◆ **WHAT IS EXPECTED**
An exact, complete copy of the entries is needed, with the pictures left out.

[Object change descriptions]

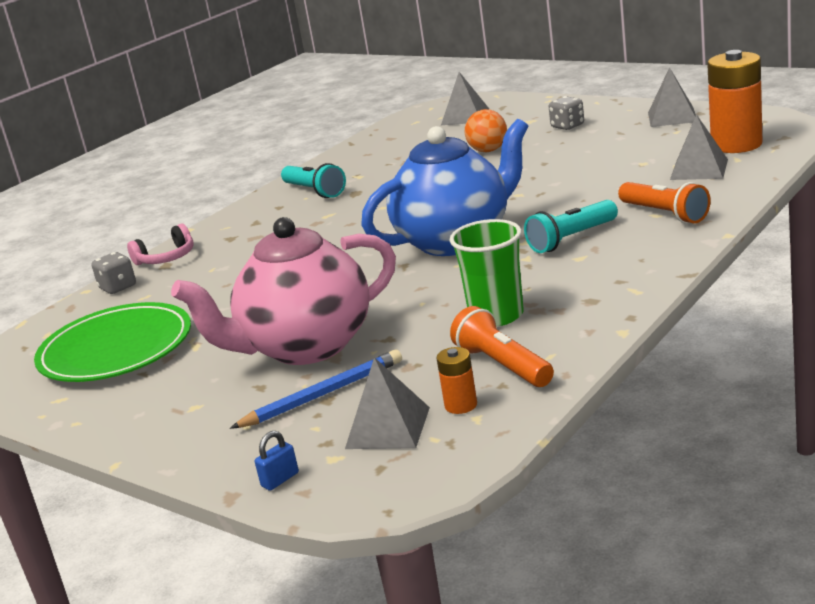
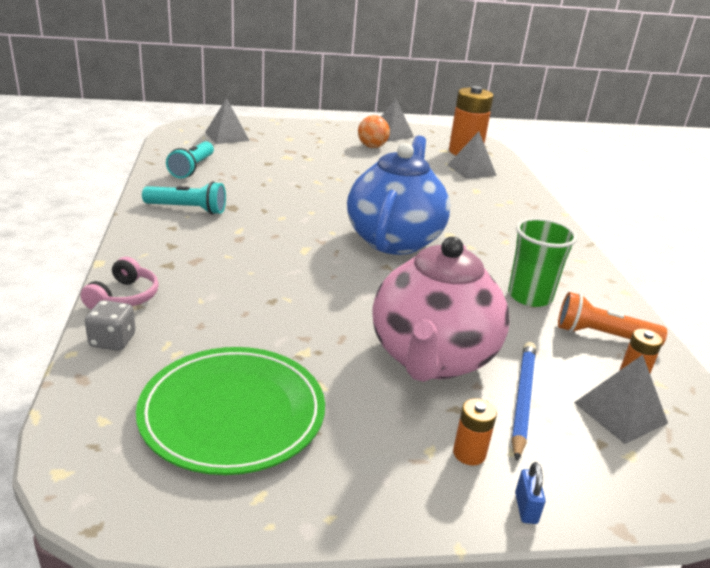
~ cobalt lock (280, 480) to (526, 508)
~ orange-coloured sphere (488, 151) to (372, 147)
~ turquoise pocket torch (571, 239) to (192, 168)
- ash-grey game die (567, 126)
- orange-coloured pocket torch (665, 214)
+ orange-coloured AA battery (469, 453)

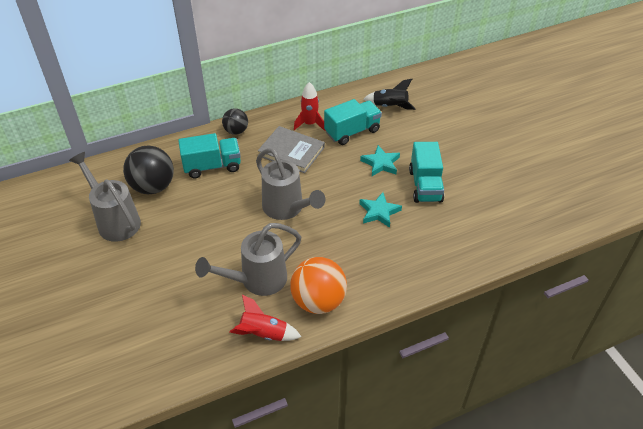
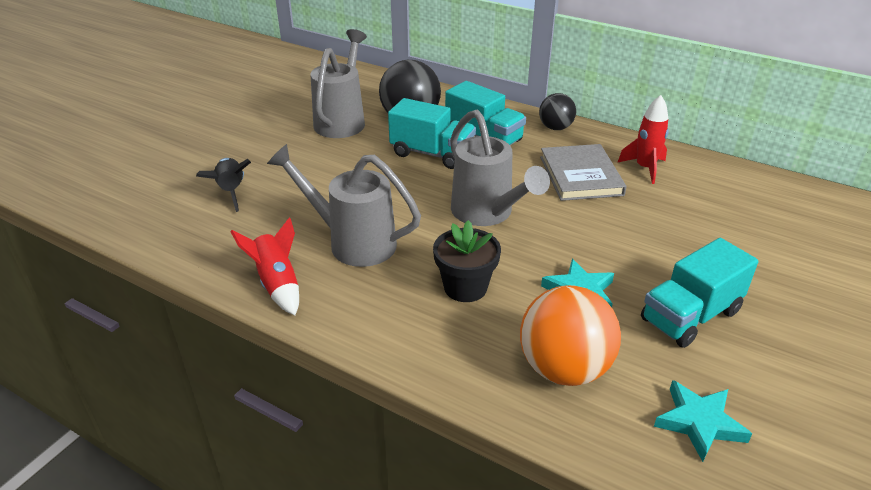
~ ash-grey sprinkling can (287, 208) = (487, 213) 45 degrees counterclockwise
~ orange-coloured sphere (318, 301) to (564, 368)
~ turquoise truck (352, 132) to (432, 154)
~ turquoise star (381, 163) to (699, 422)
~ jet-black toy rocket (390, 106) to (231, 191)
+ jet-black plant pot (465, 287)

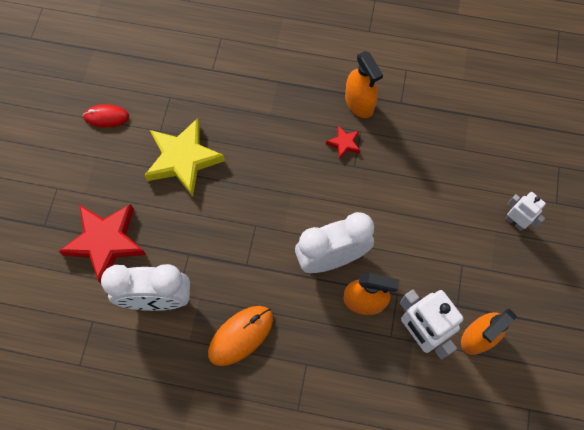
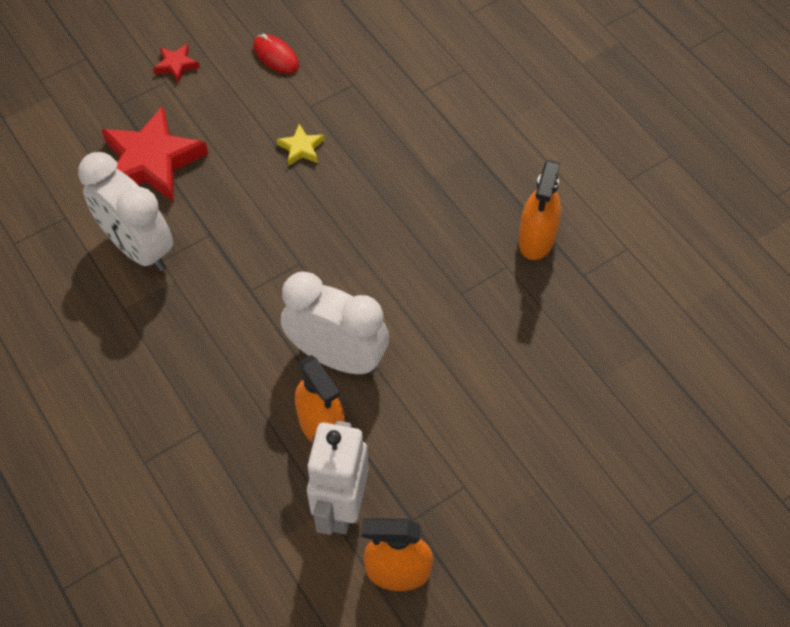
~ yellow star (183, 159) = (301, 148) x0.45
- orange-coloured computer mouse (241, 336)
~ red star (344, 143) to (176, 65)
- snow-white robot figure (515, 221)

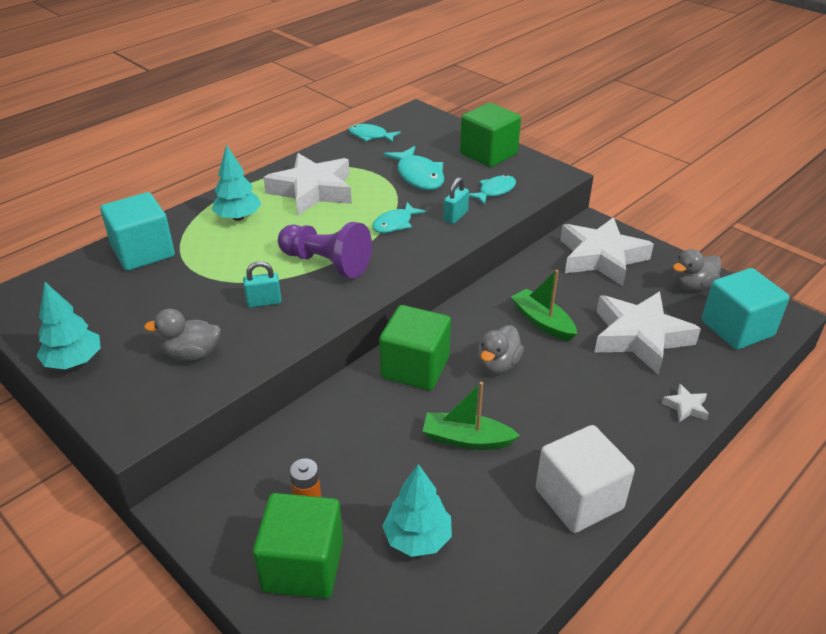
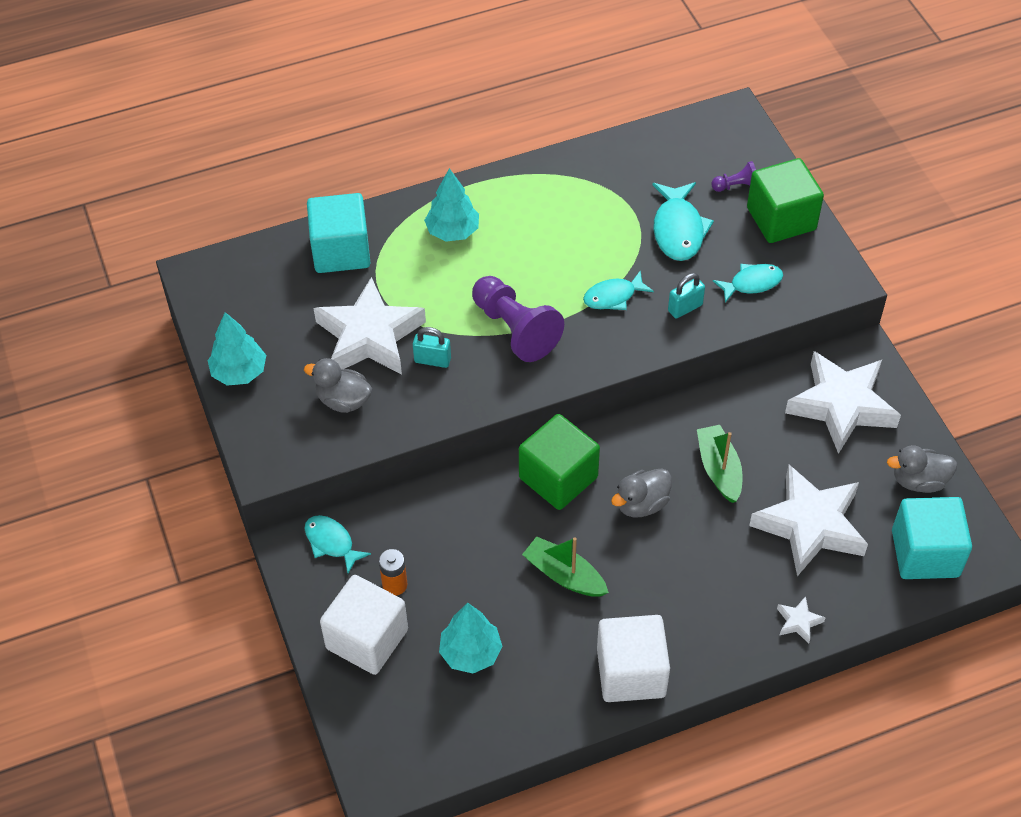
~ leaf-green cube (303, 566) to snow-white cube (367, 639)
~ snow-white star (312, 191) to (369, 336)
~ turquoise fish (370, 136) to (331, 542)
+ royal purple chess pawn (736, 186)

◆ **RESPONSE BELOW**
~ cobalt lock (280, 480) to (526, 508)
~ orange-coloured sphere (488, 151) to (372, 147)
~ turquoise pocket torch (571, 239) to (192, 168)
- ash-grey game die (567, 126)
- orange-coloured pocket torch (665, 214)
+ orange-coloured AA battery (469, 453)

~ ash-grey sprinkling can (287, 208) = (487, 213) 45 degrees counterclockwise
~ orange-coloured sphere (318, 301) to (564, 368)
~ turquoise truck (352, 132) to (432, 154)
~ turquoise star (381, 163) to (699, 422)
~ jet-black toy rocket (390, 106) to (231, 191)
+ jet-black plant pot (465, 287)

~ yellow star (183, 159) = (301, 148) x0.45
- orange-coloured computer mouse (241, 336)
~ red star (344, 143) to (176, 65)
- snow-white robot figure (515, 221)

~ leaf-green cube (303, 566) to snow-white cube (367, 639)
~ snow-white star (312, 191) to (369, 336)
~ turquoise fish (370, 136) to (331, 542)
+ royal purple chess pawn (736, 186)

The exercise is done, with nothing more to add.